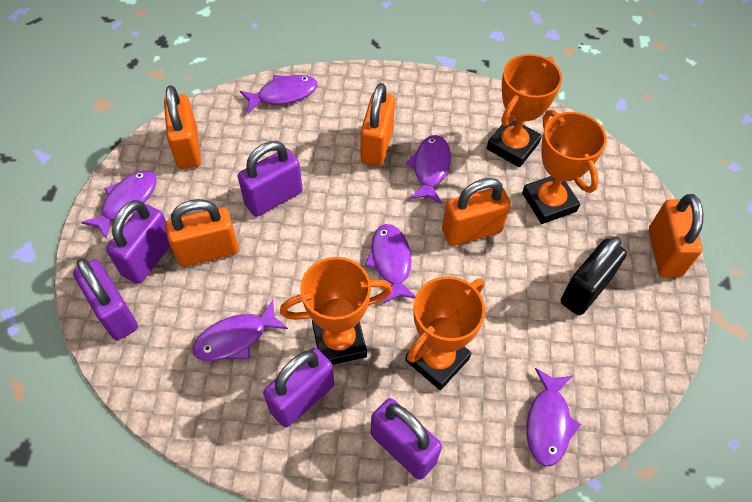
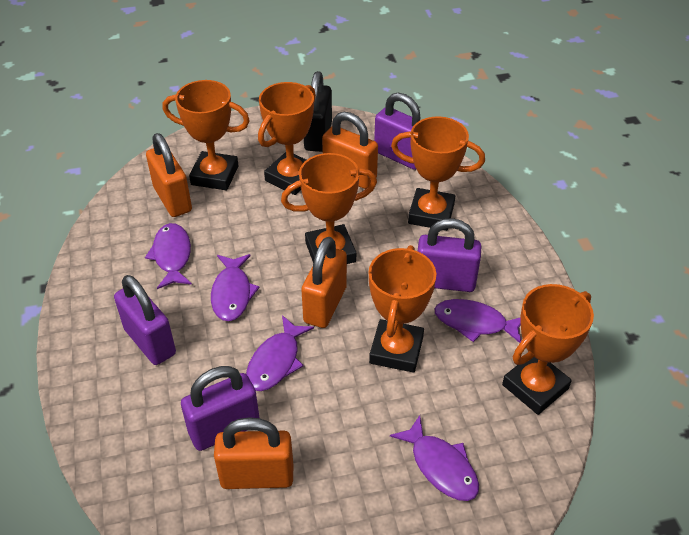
orange padlock: 5 -> 4
orange trophy: 4 -> 6
purple fish: 6 -> 5
purple padlock: 5 -> 4

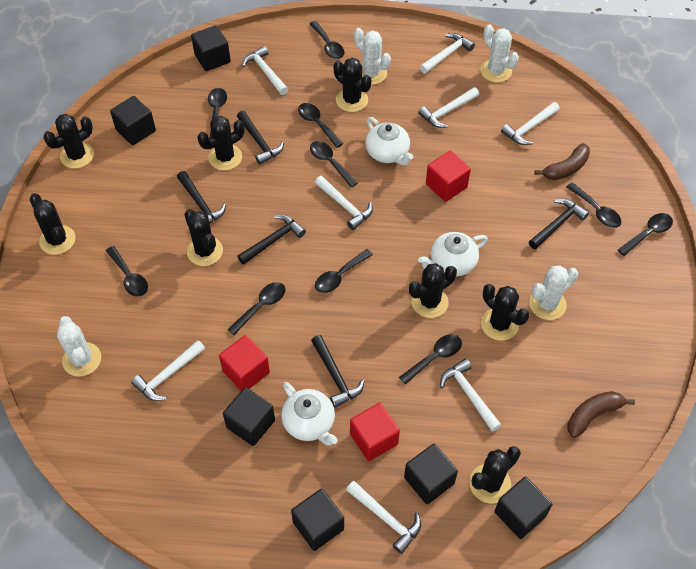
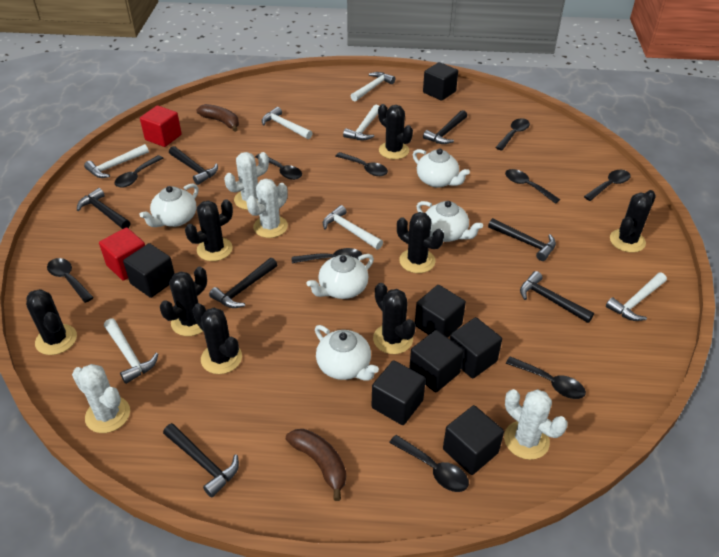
black cube: 6 -> 7
black hammer: 5 -> 7
red cube: 3 -> 2
white hammer: 8 -> 7
white teapot: 3 -> 5

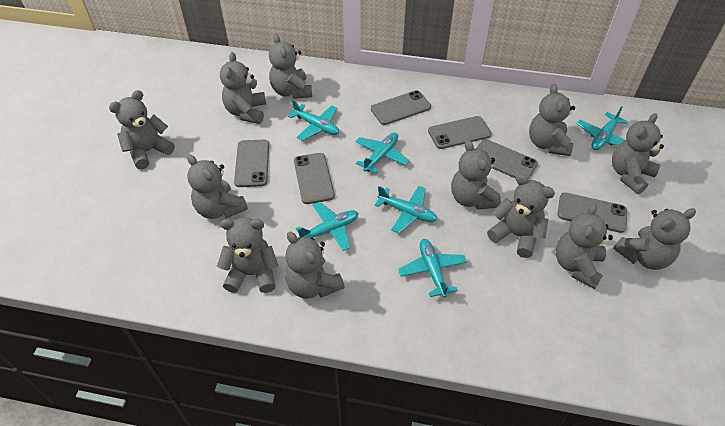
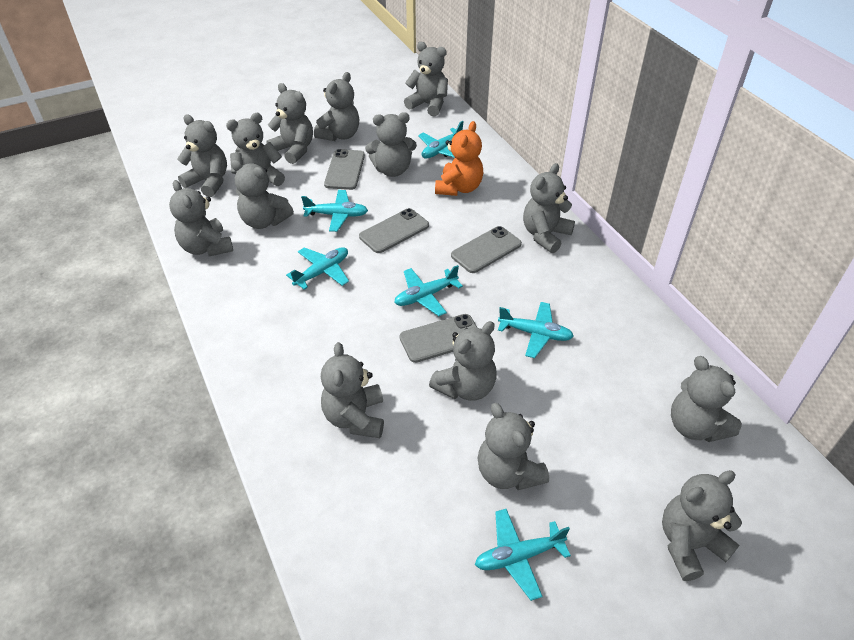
grey phone: 6 -> 4
grey teddy bear: 12 -> 14
orange teddy bear: 0 -> 1

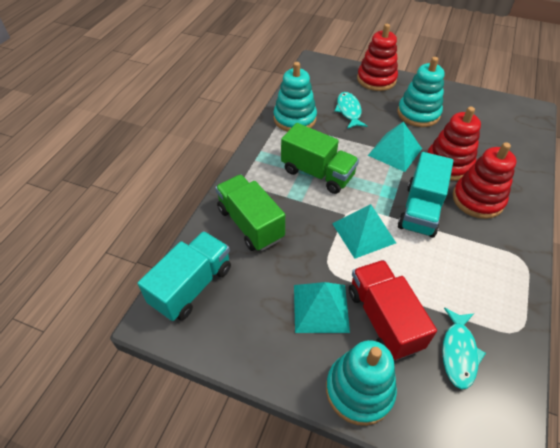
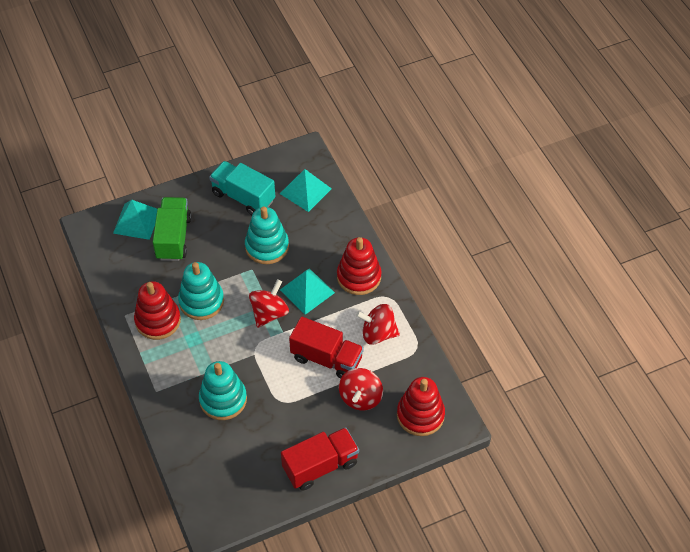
green truck: 2 -> 1
red spinning top: 0 -> 3
red truck: 1 -> 2
turquoise fish: 2 -> 0
turquoise truck: 2 -> 1

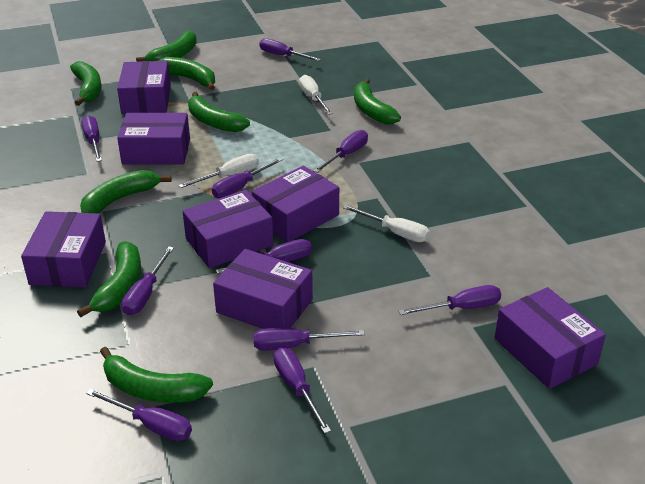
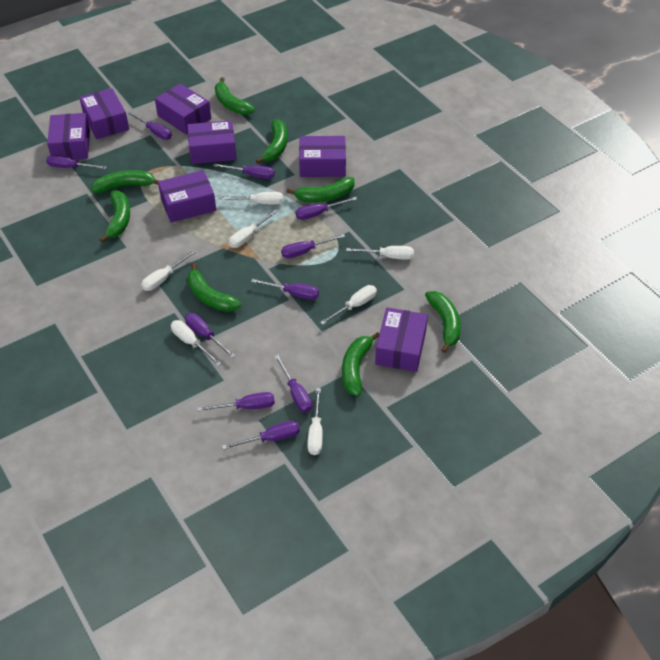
white screwdriver: 3 -> 7

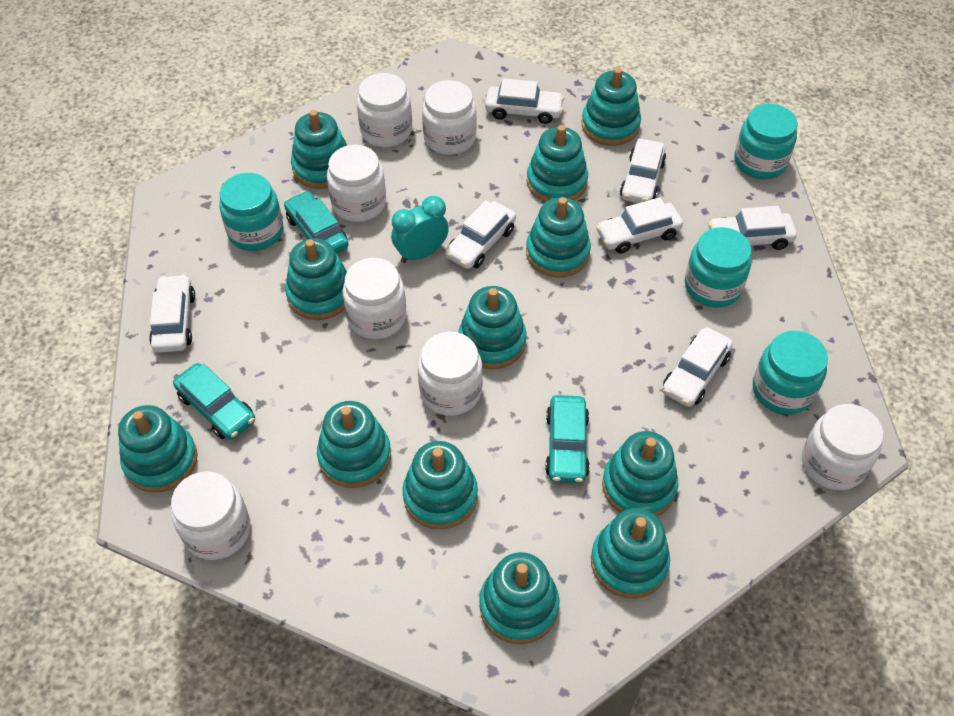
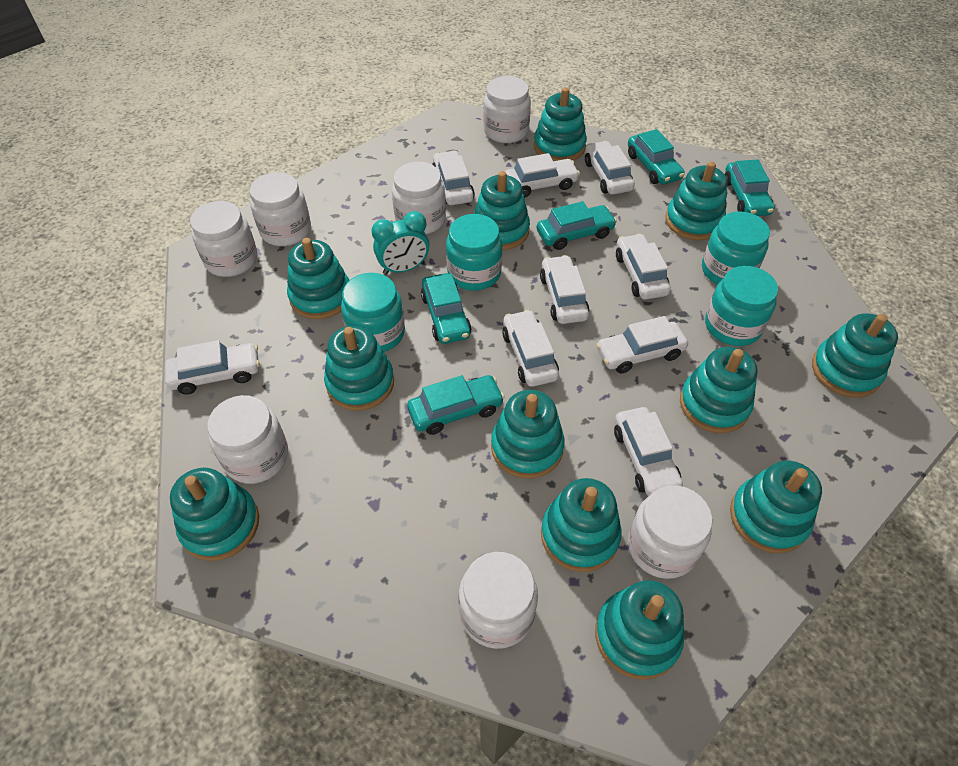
turquoise car: 3 -> 5
white car: 7 -> 9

::::::::

▸ WORK TO BE COMPLETED: Could you write the entries out again exactly, without their pictures?

▸ REPLY TO THE EXERCISE:
orange padlock: 5 -> 4
orange trophy: 4 -> 6
purple fish: 6 -> 5
purple padlock: 5 -> 4

black cube: 6 -> 7
black hammer: 5 -> 7
red cube: 3 -> 2
white hammer: 8 -> 7
white teapot: 3 -> 5

grey phone: 6 -> 4
grey teddy bear: 12 -> 14
orange teddy bear: 0 -> 1

green truck: 2 -> 1
red spinning top: 0 -> 3
red truck: 1 -> 2
turquoise fish: 2 -> 0
turquoise truck: 2 -> 1

white screwdriver: 3 -> 7

turquoise car: 3 -> 5
white car: 7 -> 9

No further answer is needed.